ASSIGNMENT
Exactly the lines from the line with "[(142,152),(133,152),(132,161),(142,161),(142,152)]" through the final line of the records below, both ends included, are to be set down. Do not include pictures.

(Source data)

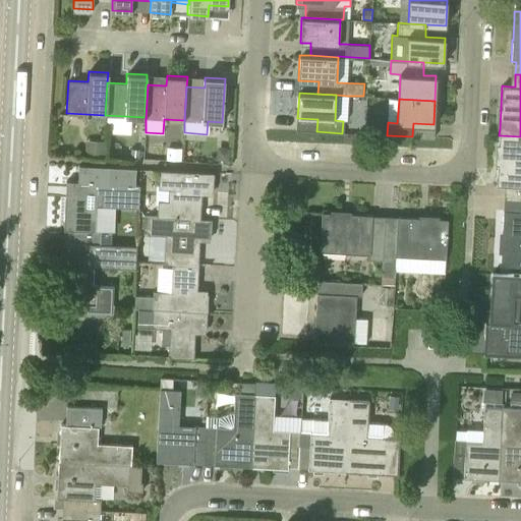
[(498,165),(496,185),(505,185),(509,186),(509,199),(520,199),(520,136),(499,135),(499,143),(498,165)]
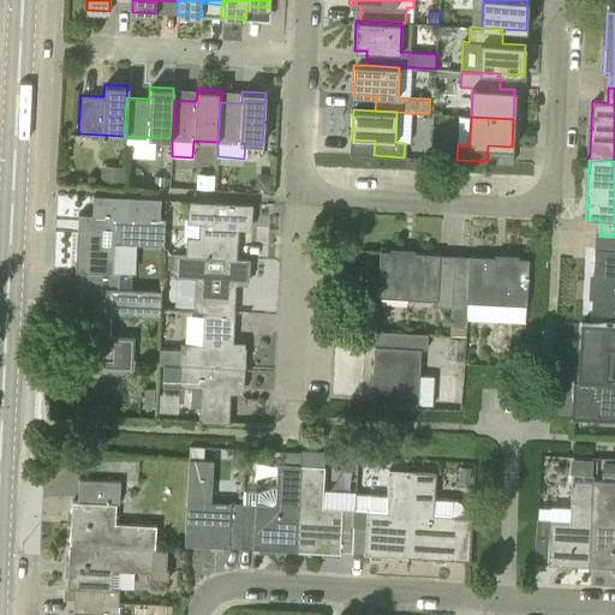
[(125,166),(101,165),(100,183),(124,184),(125,166)]
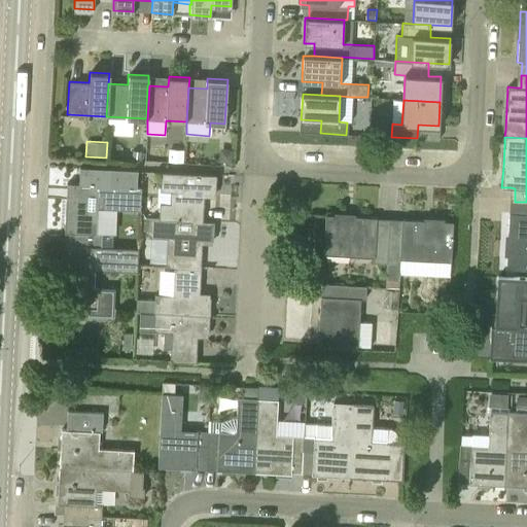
[(184,149),(168,148),(168,161),(183,162),(184,149)]
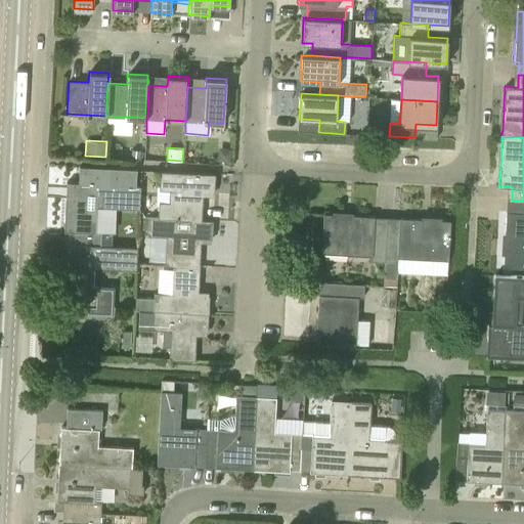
[(231,147),(224,147),(218,153),(218,160),(230,161),(231,147)]
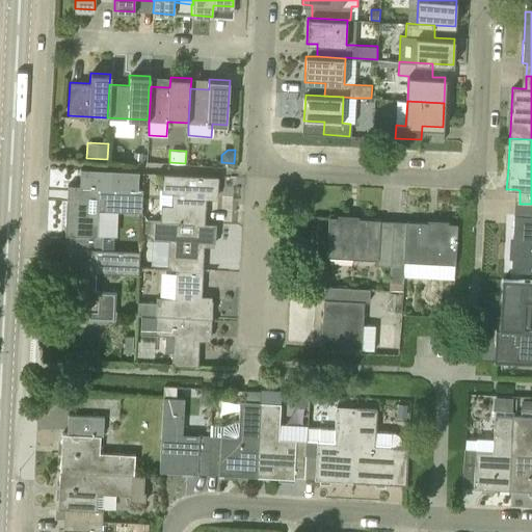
[(142,152),(133,152),(132,161),(142,161),(142,152)]
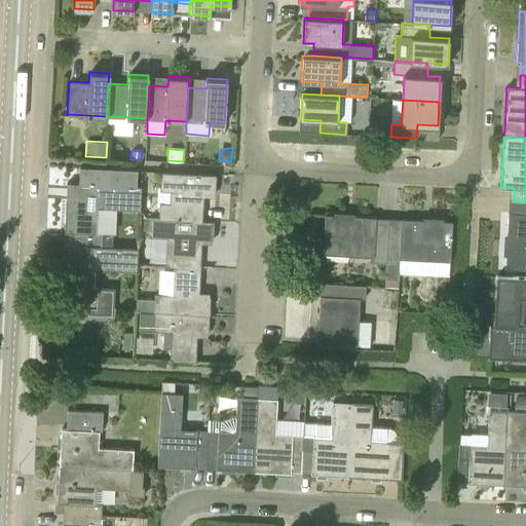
[(66,183),(64,232),(68,232),(67,243),(99,246),(100,232),(96,232),(97,208),(140,210),(141,186),(137,186),(138,170),(79,166),(78,183),(66,183)]
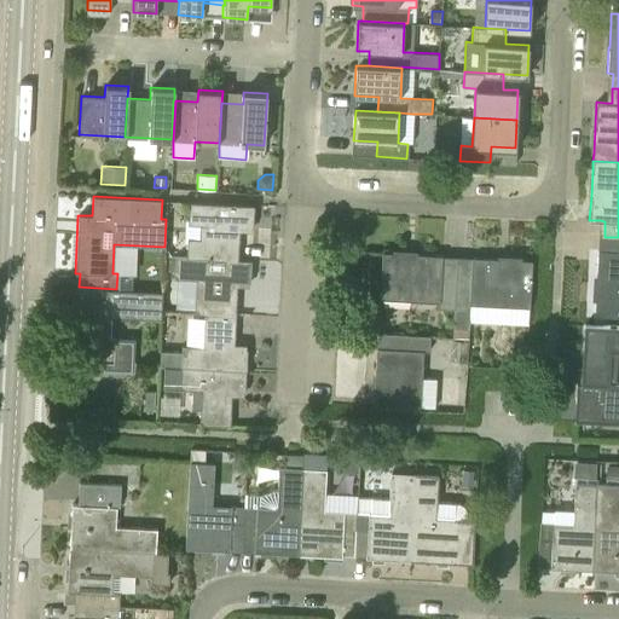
[(186,242),(186,256),(237,259),(238,230),(252,231),(253,206),(189,202),(187,219),(187,224),(186,237),(186,242)]
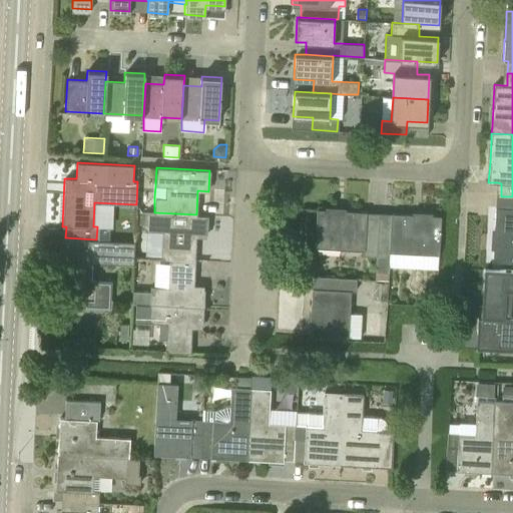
[(493,248),(492,258),(512,258),(512,196),(501,196),(500,208),(495,208),(494,228),(495,228),(494,248),(493,248)]
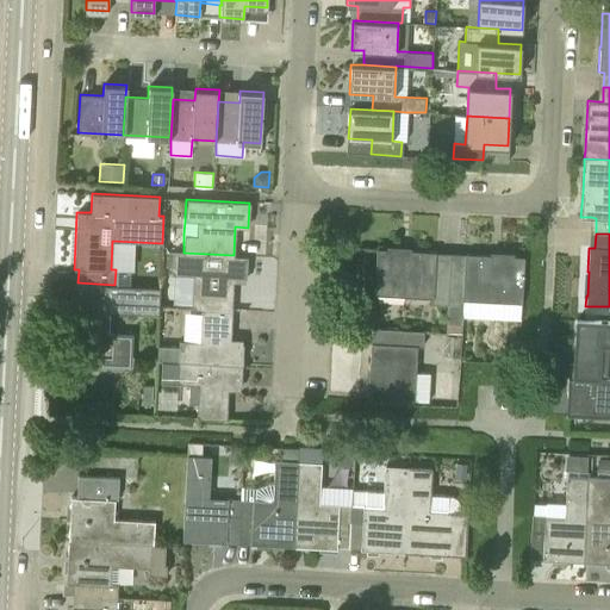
[(448,305),(450,253),(409,250),(409,251),(385,250),(385,249),(375,248),(372,294),(429,298),(429,304),(448,305)]
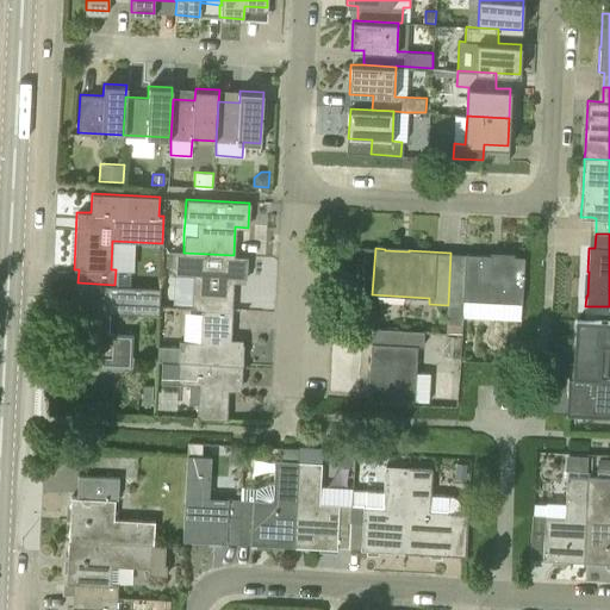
[(174,267),(174,253),(163,251),(162,267),(174,267)]
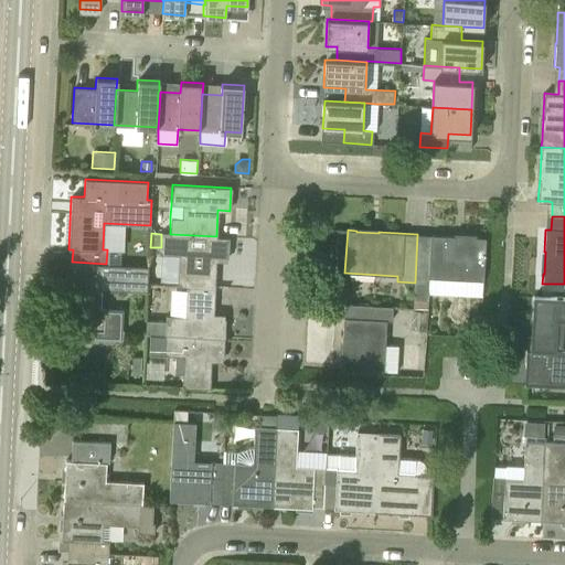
[(216,236),(169,234),(161,234),(160,254),(169,254),(169,255),(180,255),(179,286),(185,286),(214,287),(215,262),(227,262),(228,237),(216,236)]
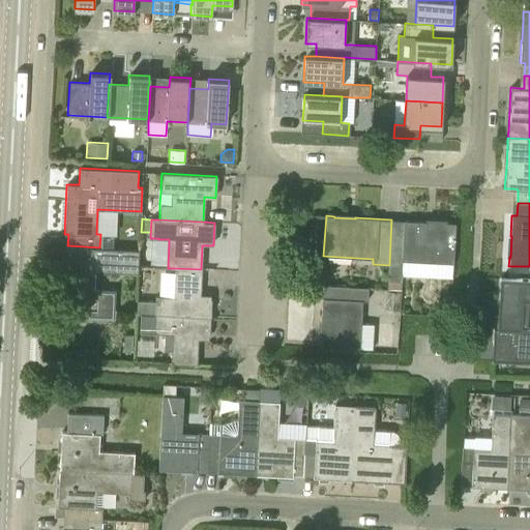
[(391,219),(389,265),(392,265),(392,269),(389,269),(388,287),(400,288),(402,261),(451,263),(453,224),(445,223),(445,224),(424,223),(424,222),(391,219)]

FINISHED TASK
[(142,152),(133,152),(132,161),(142,161),(142,152)]
[(66,183),(64,232),(68,232),(67,243),(99,246),(100,232),(96,232),(97,208),(140,210),(141,186),(137,186),(138,170),(79,166),(78,183),(66,183)]
[(186,242),(186,256),(237,259),(238,230),(252,231),(253,206),(189,202),(187,219),(187,224),(186,237),(186,242)]
[(493,248),(492,258),(512,258),(512,196),(501,196),(500,208),(495,208),(494,228),(495,228),(494,248),(493,248)]
[(448,305),(450,253),(409,250),(409,251),(385,250),(385,249),(375,248),(372,294),(429,298),(429,304),(448,305)]
[(174,267),(174,253),(163,251),(162,267),(174,267)]
[(216,236),(169,234),(161,234),(160,254),(169,254),(169,255),(180,255),(179,286),(185,286),(214,287),(215,262),(227,262),(228,237),(216,236)]
[(391,219),(389,265),(392,265),(392,269),(389,269),(388,287),(400,288),(402,261),(451,263),(453,224),(445,223),(445,224),(424,223),(424,222),(391,219)]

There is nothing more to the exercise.